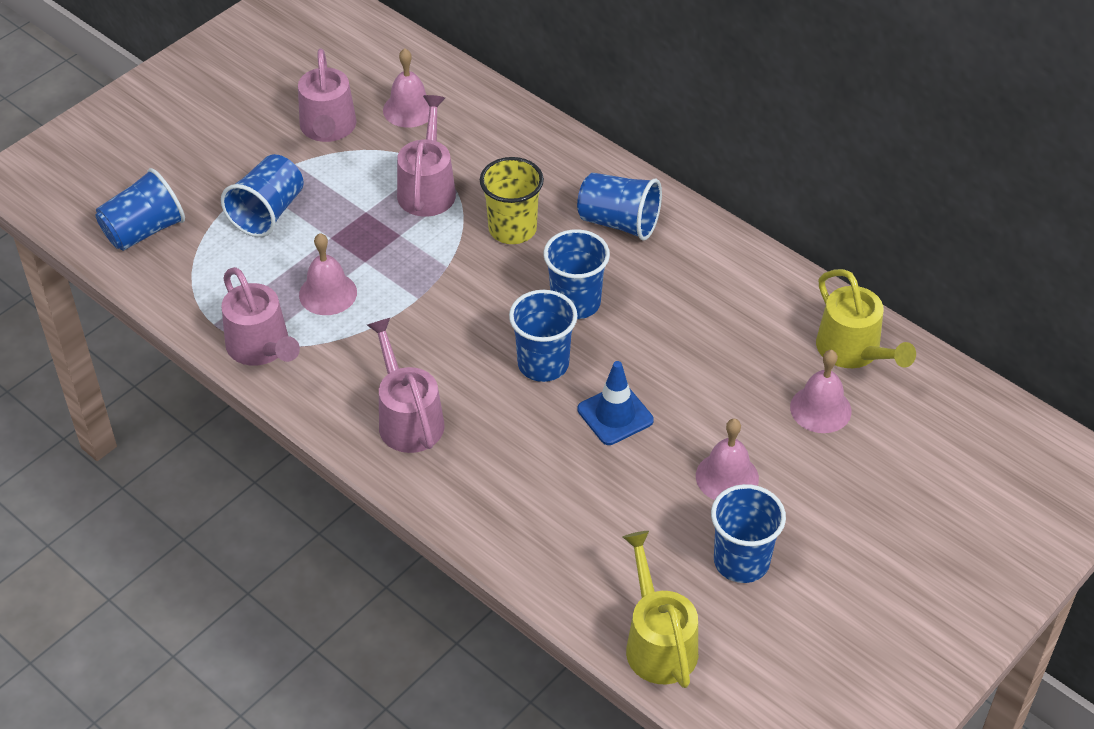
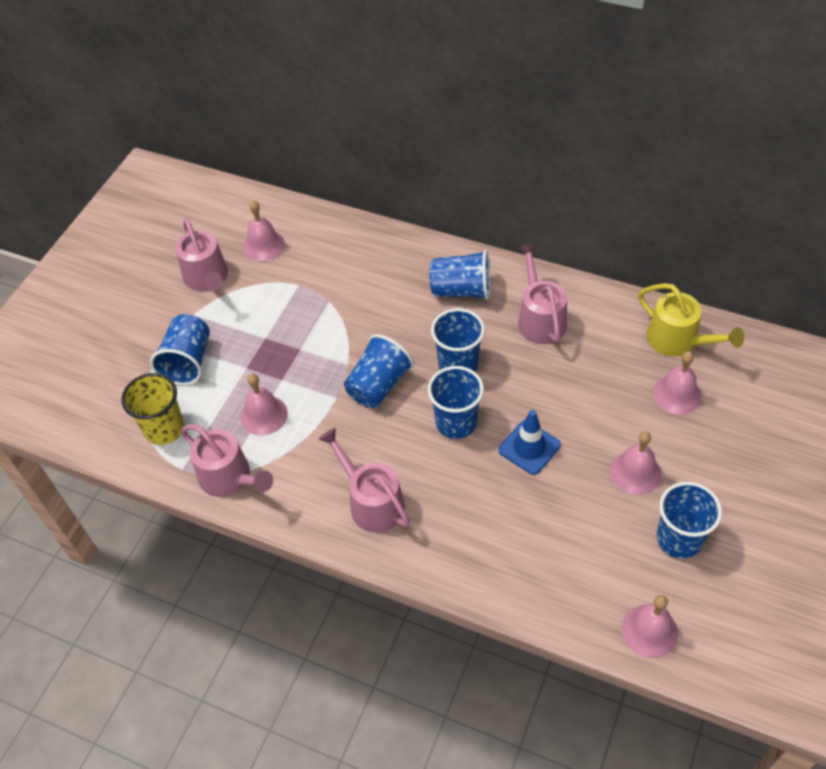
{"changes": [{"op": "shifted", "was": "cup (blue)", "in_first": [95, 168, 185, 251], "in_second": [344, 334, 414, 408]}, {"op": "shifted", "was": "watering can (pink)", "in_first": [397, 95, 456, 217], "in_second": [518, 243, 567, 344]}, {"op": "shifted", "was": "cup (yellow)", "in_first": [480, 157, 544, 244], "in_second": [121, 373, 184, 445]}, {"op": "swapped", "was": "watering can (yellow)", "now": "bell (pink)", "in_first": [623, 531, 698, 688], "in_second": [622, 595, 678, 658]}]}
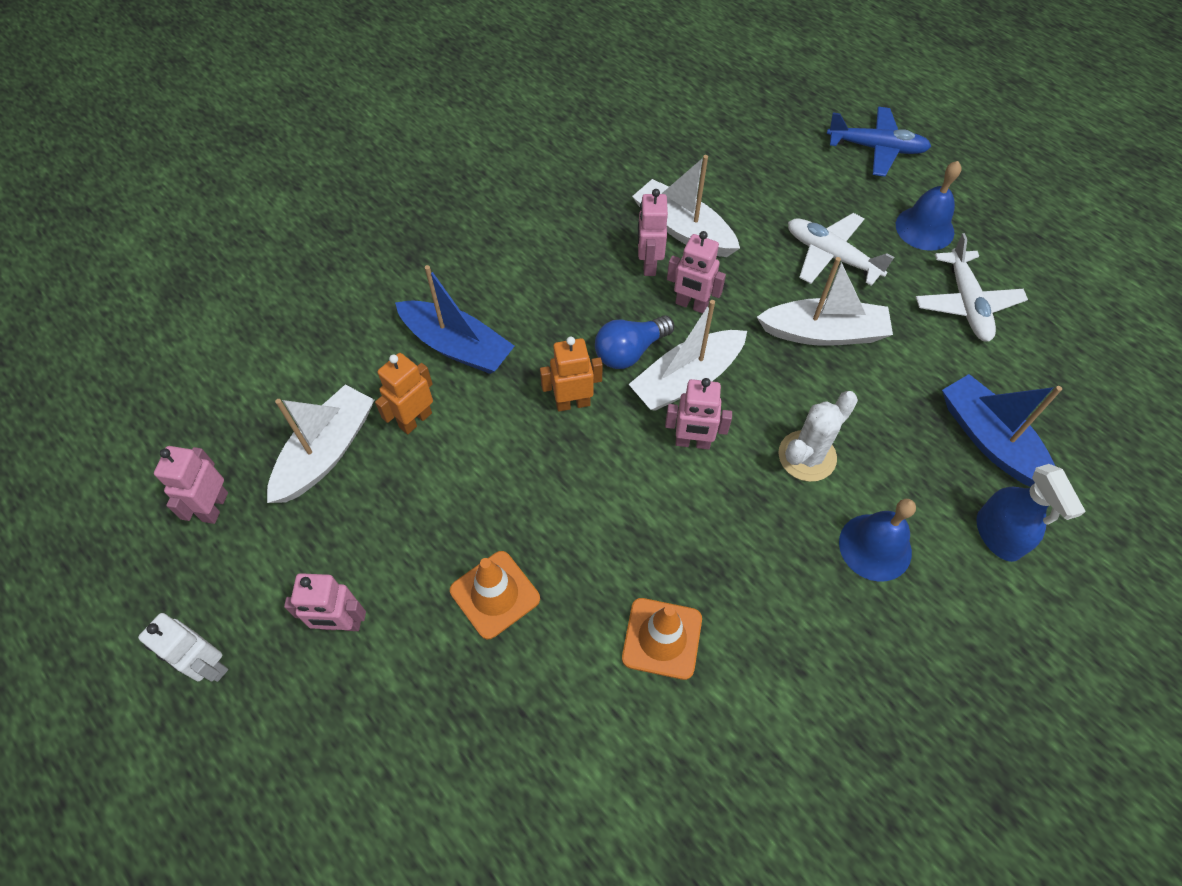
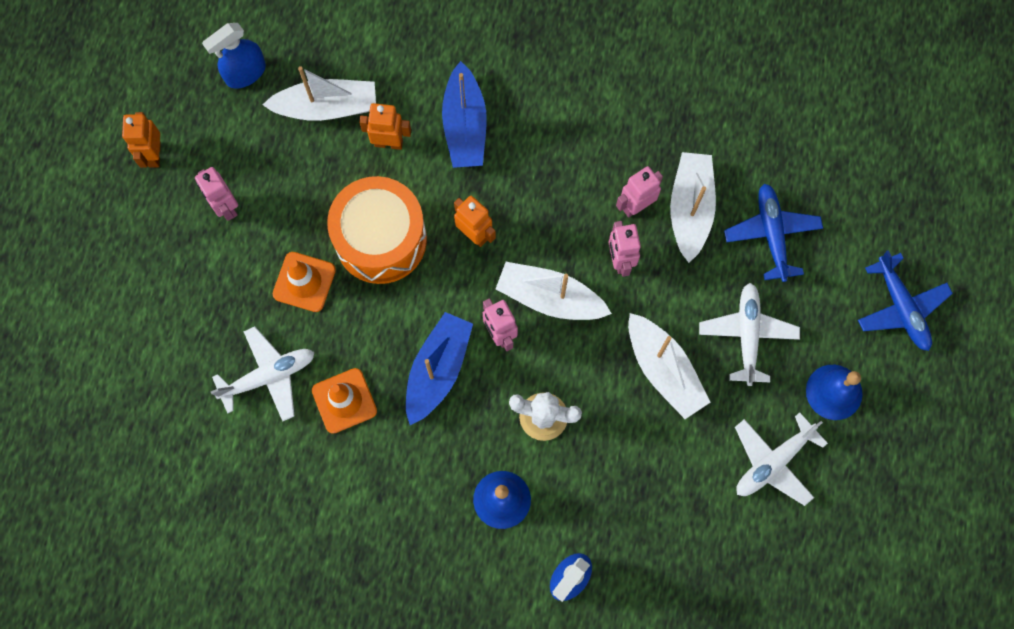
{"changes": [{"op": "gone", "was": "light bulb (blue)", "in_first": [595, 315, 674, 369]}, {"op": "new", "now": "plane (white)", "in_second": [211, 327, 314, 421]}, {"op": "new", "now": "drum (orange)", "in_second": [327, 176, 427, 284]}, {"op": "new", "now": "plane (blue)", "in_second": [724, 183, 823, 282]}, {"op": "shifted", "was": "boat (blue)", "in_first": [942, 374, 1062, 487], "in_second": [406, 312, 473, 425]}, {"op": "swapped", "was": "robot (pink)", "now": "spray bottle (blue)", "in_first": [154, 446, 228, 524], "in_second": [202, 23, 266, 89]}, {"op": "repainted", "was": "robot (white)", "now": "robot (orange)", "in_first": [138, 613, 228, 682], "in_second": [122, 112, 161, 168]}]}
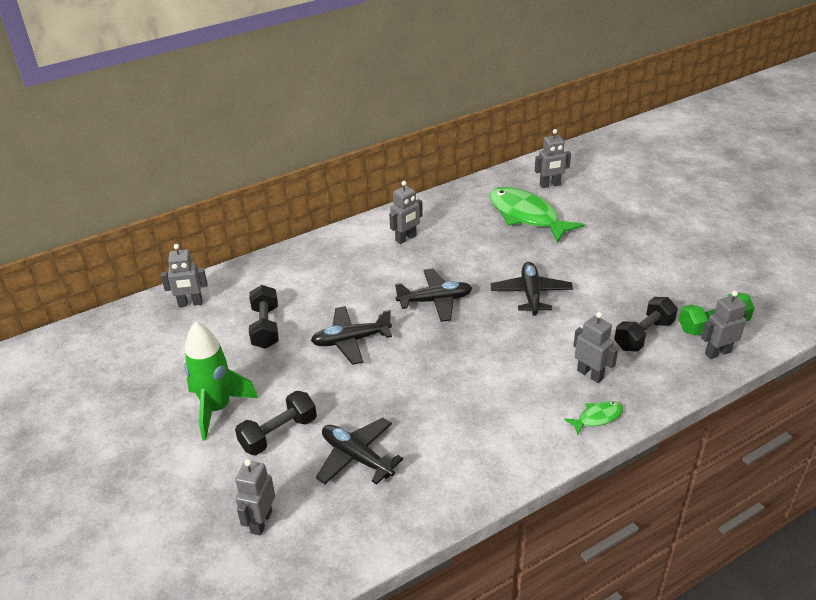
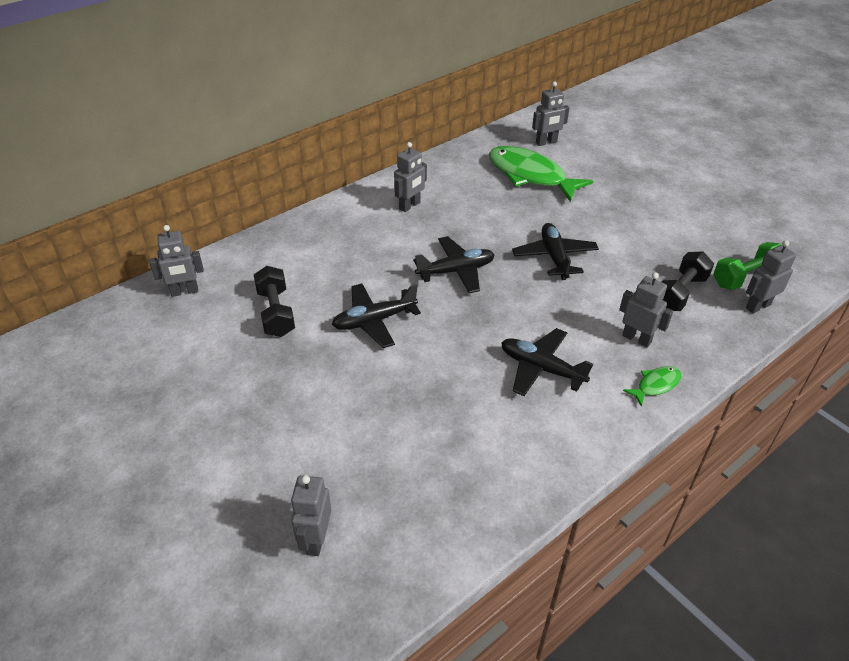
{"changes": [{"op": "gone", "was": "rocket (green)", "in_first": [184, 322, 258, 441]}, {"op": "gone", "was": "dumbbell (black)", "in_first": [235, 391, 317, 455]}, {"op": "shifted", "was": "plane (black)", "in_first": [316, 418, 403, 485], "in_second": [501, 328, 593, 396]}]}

_TASK DIRECTIONS_
What you return must match the material above exactly, apart from its pictures.

_SOLUTION FOR THIS TASK_
{"changes": [{"op": "shifted", "was": "cup (blue)", "in_first": [95, 168, 185, 251], "in_second": [344, 334, 414, 408]}, {"op": "shifted", "was": "watering can (pink)", "in_first": [397, 95, 456, 217], "in_second": [518, 243, 567, 344]}, {"op": "shifted", "was": "cup (yellow)", "in_first": [480, 157, 544, 244], "in_second": [121, 373, 184, 445]}, {"op": "swapped", "was": "watering can (yellow)", "now": "bell (pink)", "in_first": [623, 531, 698, 688], "in_second": [622, 595, 678, 658]}]}
{"changes": [{"op": "gone", "was": "light bulb (blue)", "in_first": [595, 315, 674, 369]}, {"op": "new", "now": "plane (white)", "in_second": [211, 327, 314, 421]}, {"op": "new", "now": "drum (orange)", "in_second": [327, 176, 427, 284]}, {"op": "new", "now": "plane (blue)", "in_second": [724, 183, 823, 282]}, {"op": "shifted", "was": "boat (blue)", "in_first": [942, 374, 1062, 487], "in_second": [406, 312, 473, 425]}, {"op": "swapped", "was": "robot (pink)", "now": "spray bottle (blue)", "in_first": [154, 446, 228, 524], "in_second": [202, 23, 266, 89]}, {"op": "repainted", "was": "robot (white)", "now": "robot (orange)", "in_first": [138, 613, 228, 682], "in_second": [122, 112, 161, 168]}]}
{"changes": [{"op": "gone", "was": "rocket (green)", "in_first": [184, 322, 258, 441]}, {"op": "gone", "was": "dumbbell (black)", "in_first": [235, 391, 317, 455]}, {"op": "shifted", "was": "plane (black)", "in_first": [316, 418, 403, 485], "in_second": [501, 328, 593, 396]}]}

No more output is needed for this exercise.